Aim of the exercise: Copy each line of text in the records below word for word, leaving out the pictures.

Supplied information:
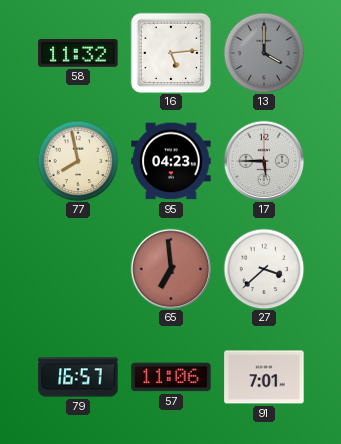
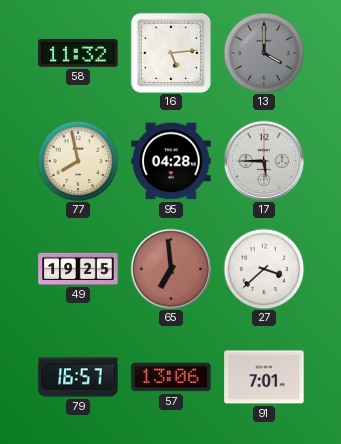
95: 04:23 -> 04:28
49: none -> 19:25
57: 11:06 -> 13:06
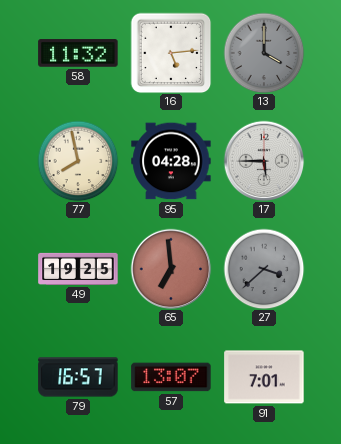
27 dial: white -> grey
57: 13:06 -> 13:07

Answer to this exercise:
95: 04:23 -> 04:28
49: none -> 19:25
57: 11:06 -> 13:06
27 dial: white -> grey
57: 13:06 -> 13:07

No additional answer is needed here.